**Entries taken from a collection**
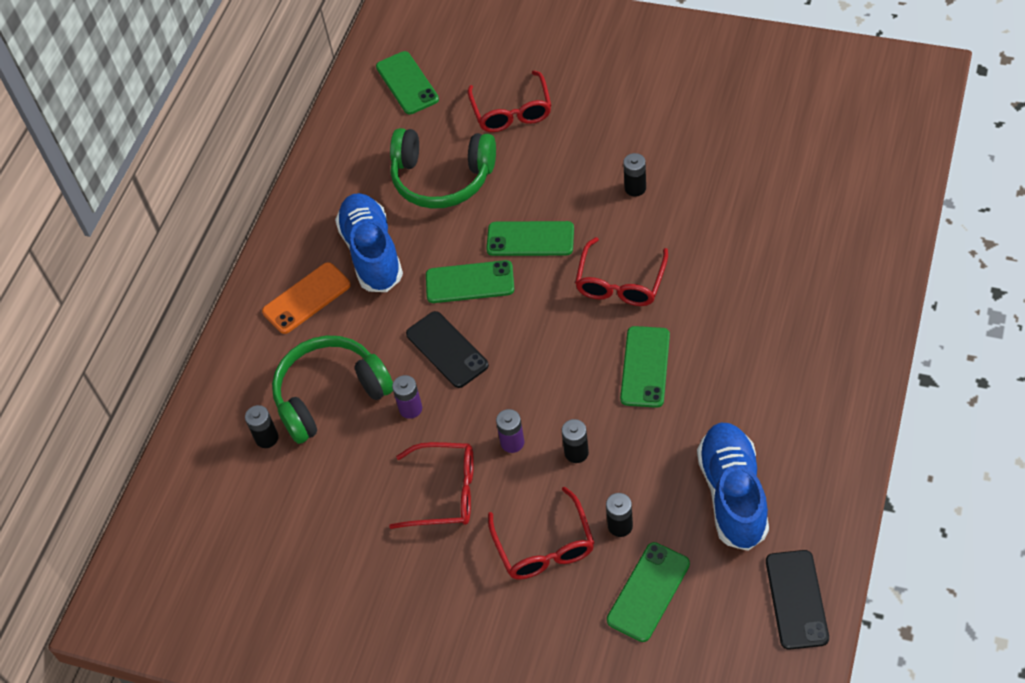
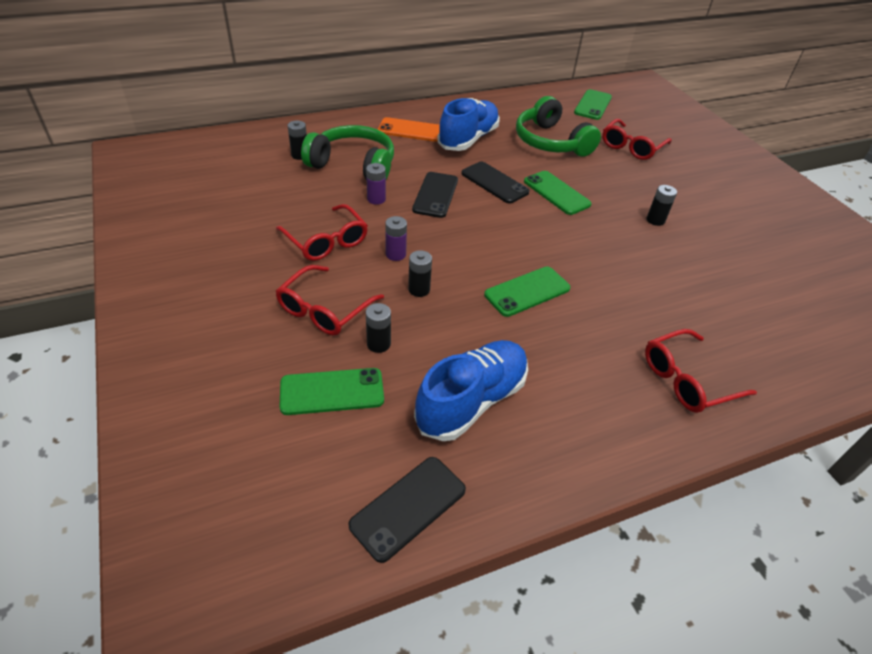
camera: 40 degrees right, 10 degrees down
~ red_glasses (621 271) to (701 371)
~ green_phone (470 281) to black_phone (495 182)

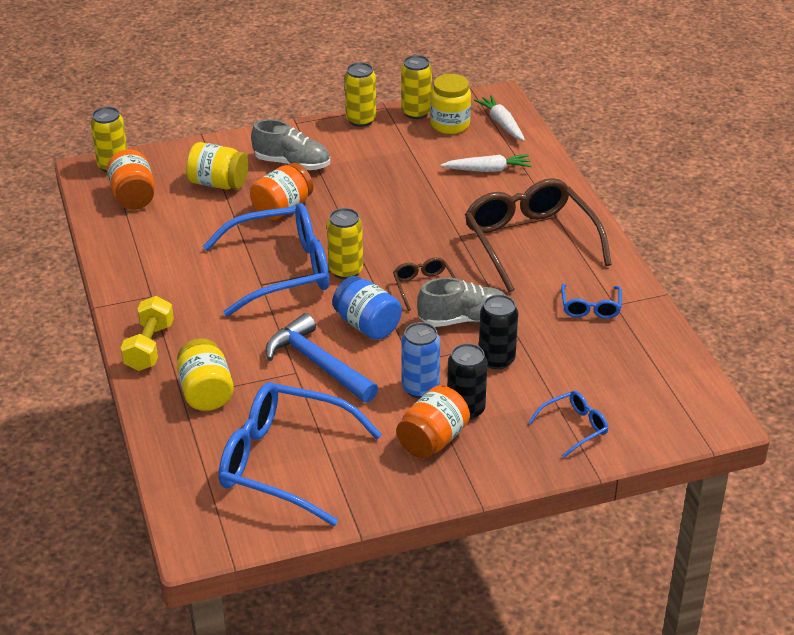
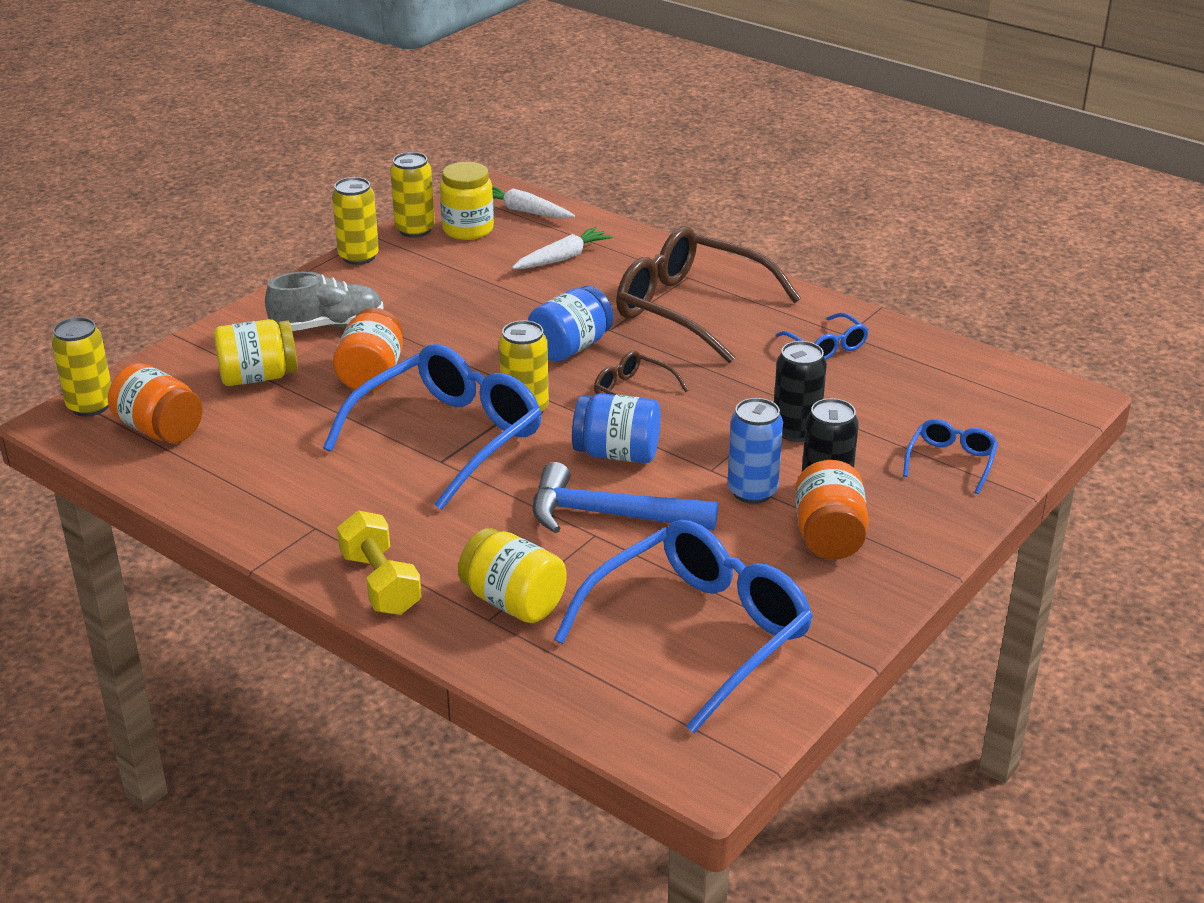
camera: 35 degrees left, 5 degrees down
- grey_shoe (461 302)
~ blue_glasses (300 454) = (683 626) 150 degrees clockwise
+ blue_jar (570 324)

**Goal of the exercise**
All records must be output exactly as they are, except for the pictures, which are left out.

**Expected answer**
camera: 40 degrees right, 10 degrees down
~ red_glasses (621 271) to (701 371)
~ green_phone (470 281) to black_phone (495 182)

camera: 35 degrees left, 5 degrees down
- grey_shoe (461 302)
~ blue_glasses (300 454) = (683 626) 150 degrees clockwise
+ blue_jar (570 324)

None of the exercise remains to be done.